▶ _Work order_: For this exercise, output the line containing "S3: switch (3V3, U2/TEST)" and every line after it through the end of the records, exactly, and no other line.

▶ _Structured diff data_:
○ ○ ○ ○ ○ ○ ○

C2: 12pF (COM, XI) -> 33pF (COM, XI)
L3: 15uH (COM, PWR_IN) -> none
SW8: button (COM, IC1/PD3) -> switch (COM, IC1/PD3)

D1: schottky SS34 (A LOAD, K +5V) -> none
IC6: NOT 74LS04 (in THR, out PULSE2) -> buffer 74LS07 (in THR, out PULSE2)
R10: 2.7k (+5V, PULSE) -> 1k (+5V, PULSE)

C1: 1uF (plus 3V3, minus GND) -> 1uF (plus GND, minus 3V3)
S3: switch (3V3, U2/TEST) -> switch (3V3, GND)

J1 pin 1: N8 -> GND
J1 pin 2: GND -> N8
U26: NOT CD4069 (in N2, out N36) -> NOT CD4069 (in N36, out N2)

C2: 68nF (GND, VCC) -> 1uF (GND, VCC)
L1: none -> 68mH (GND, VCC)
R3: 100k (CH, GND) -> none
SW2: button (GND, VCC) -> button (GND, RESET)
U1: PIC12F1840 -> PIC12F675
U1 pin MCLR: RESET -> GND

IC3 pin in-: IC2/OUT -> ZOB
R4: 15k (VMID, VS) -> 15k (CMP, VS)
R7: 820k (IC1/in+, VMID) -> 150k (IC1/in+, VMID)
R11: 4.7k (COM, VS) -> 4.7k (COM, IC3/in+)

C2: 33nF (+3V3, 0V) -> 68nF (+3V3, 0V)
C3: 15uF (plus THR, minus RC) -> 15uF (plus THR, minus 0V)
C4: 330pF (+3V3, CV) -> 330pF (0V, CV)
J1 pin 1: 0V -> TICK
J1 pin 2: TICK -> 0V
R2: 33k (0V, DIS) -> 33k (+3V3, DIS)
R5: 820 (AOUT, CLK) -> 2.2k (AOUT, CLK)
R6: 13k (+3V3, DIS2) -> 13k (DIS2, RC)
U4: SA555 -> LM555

○ ○ ○ ○ ○ ○ ○

▶ _Exercise solution_:
S3: switch (3V3, U2/TEST) -> switch (3V3, GND)

J1 pin 1: N8 -> GND
J1 pin 2: GND -> N8
U26: NOT CD4069 (in N2, out N36) -> NOT CD4069 (in N36, out N2)

C2: 68nF (GND, VCC) -> 1uF (GND, VCC)
L1: none -> 68mH (GND, VCC)
R3: 100k (CH, GND) -> none
SW2: button (GND, VCC) -> button (GND, RESET)
U1: PIC12F1840 -> PIC12F675
U1 pin MCLR: RESET -> GND

IC3 pin in-: IC2/OUT -> ZOB
R4: 15k (VMID, VS) -> 15k (CMP, VS)
R7: 820k (IC1/in+, VMID) -> 150k (IC1/in+, VMID)
R11: 4.7k (COM, VS) -> 4.7k (COM, IC3/in+)

C2: 33nF (+3V3, 0V) -> 68nF (+3V3, 0V)
C3: 15uF (plus THR, minus RC) -> 15uF (plus THR, minus 0V)
C4: 330pF (+3V3, CV) -> 330pF (0V, CV)
J1 pin 1: 0V -> TICK
J1 pin 2: TICK -> 0V
R2: 33k (0V, DIS) -> 33k (+3V3, DIS)
R5: 820 (AOUT, CLK) -> 2.2k (AOUT, CLK)
R6: 13k (+3V3, DIS2) -> 13k (DIS2, RC)
U4: SA555 -> LM555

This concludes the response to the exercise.